▶ **DATA FOR ANALYSIS**

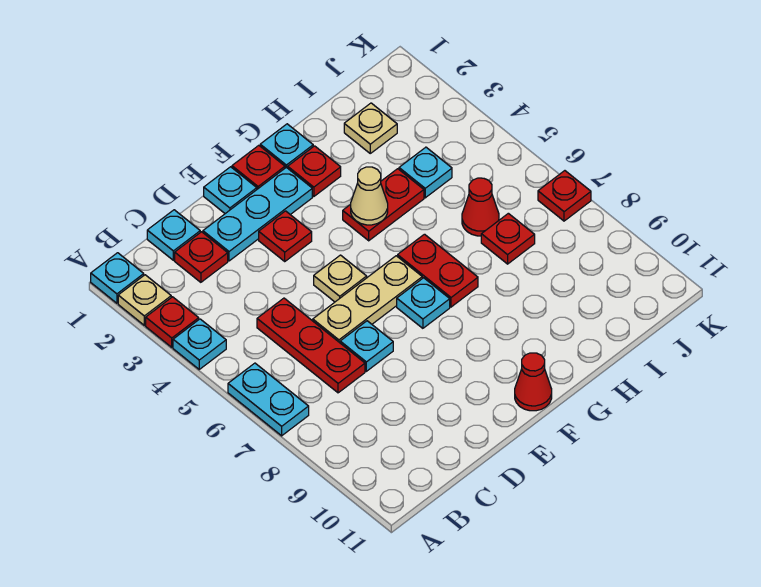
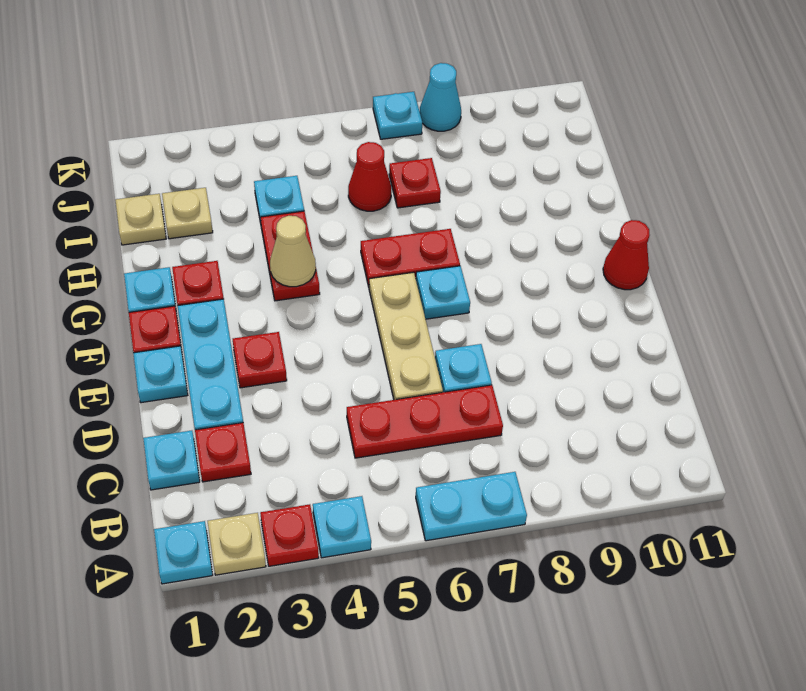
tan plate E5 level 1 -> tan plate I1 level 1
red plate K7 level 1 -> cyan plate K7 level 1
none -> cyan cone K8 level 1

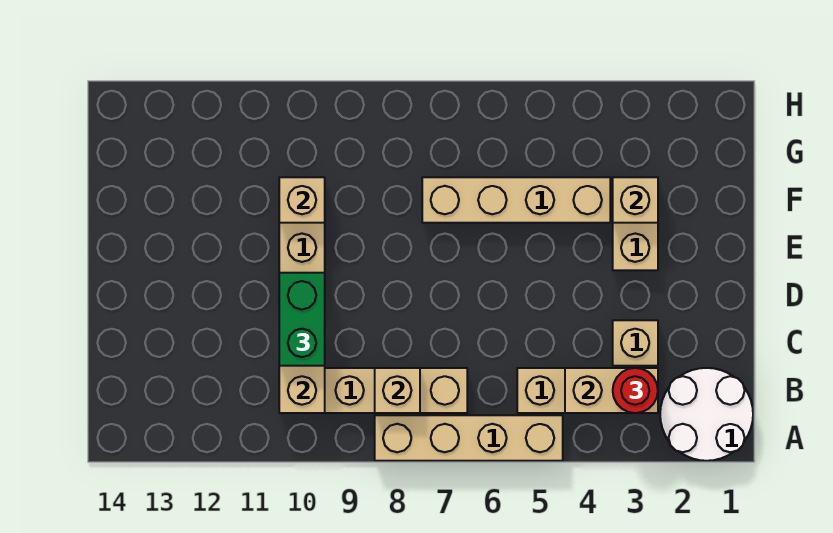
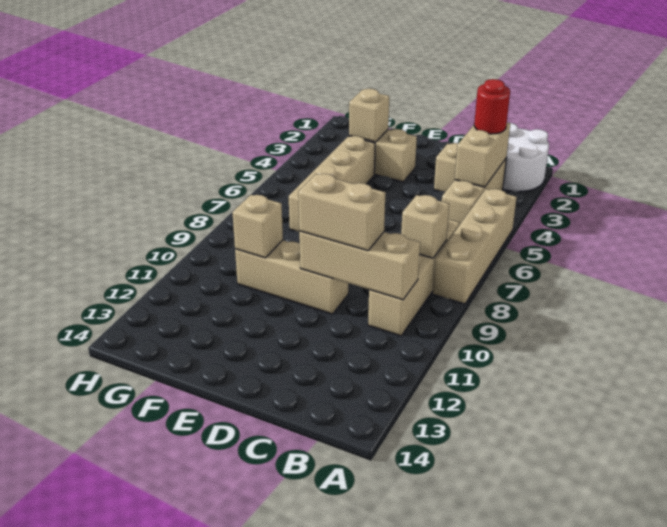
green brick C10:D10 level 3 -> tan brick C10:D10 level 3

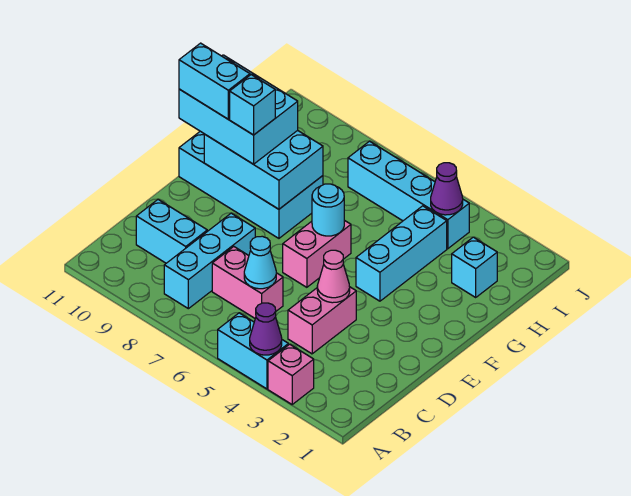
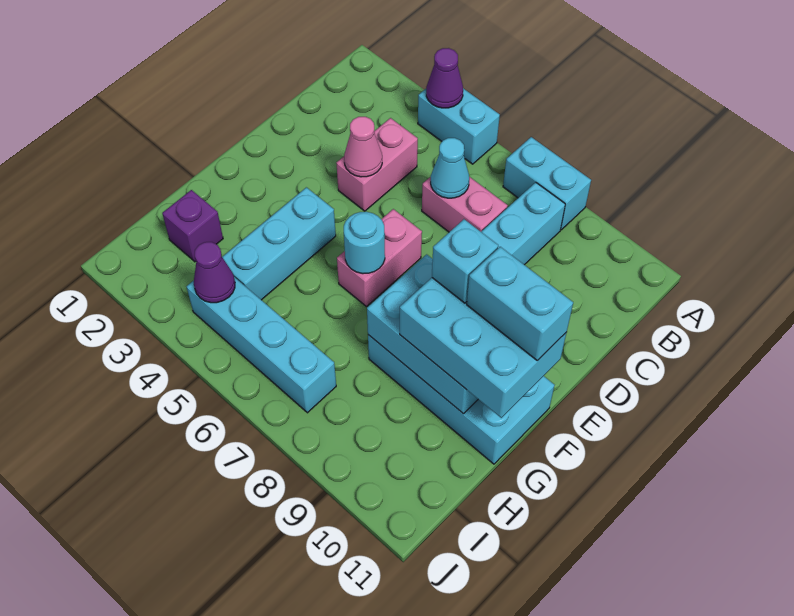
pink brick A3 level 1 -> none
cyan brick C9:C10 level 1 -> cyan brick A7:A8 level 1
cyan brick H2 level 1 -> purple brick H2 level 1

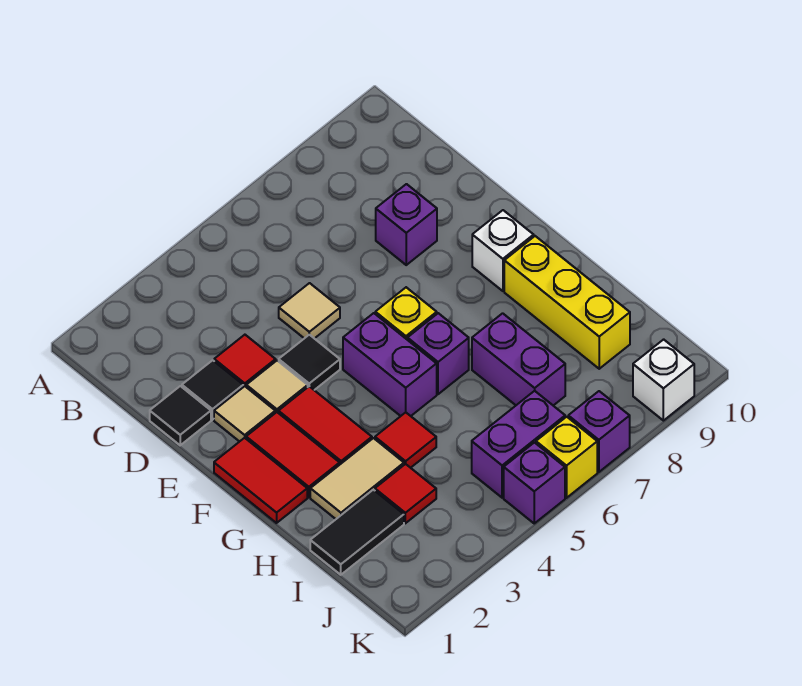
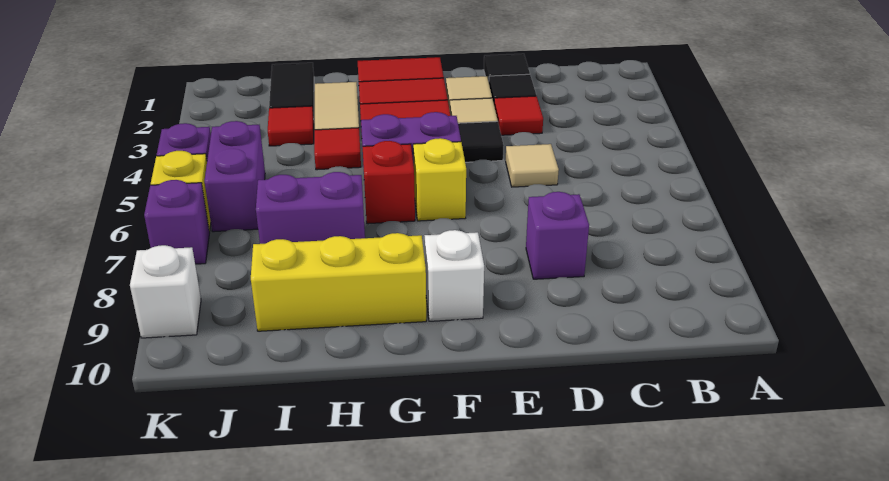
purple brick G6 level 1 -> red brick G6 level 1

▶ **WORK TO BE COMPLETED**
Restate all of the material word for word. Keep out every picture.

▶ **PROBLEM SOLUTION**
tan plate E5 level 1 -> tan plate I1 level 1
red plate K7 level 1 -> cyan plate K7 level 1
none -> cyan cone K8 level 1

green brick C10:D10 level 3 -> tan brick C10:D10 level 3

pink brick A3 level 1 -> none
cyan brick C9:C10 level 1 -> cyan brick A7:A8 level 1
cyan brick H2 level 1 -> purple brick H2 level 1

purple brick G6 level 1 -> red brick G6 level 1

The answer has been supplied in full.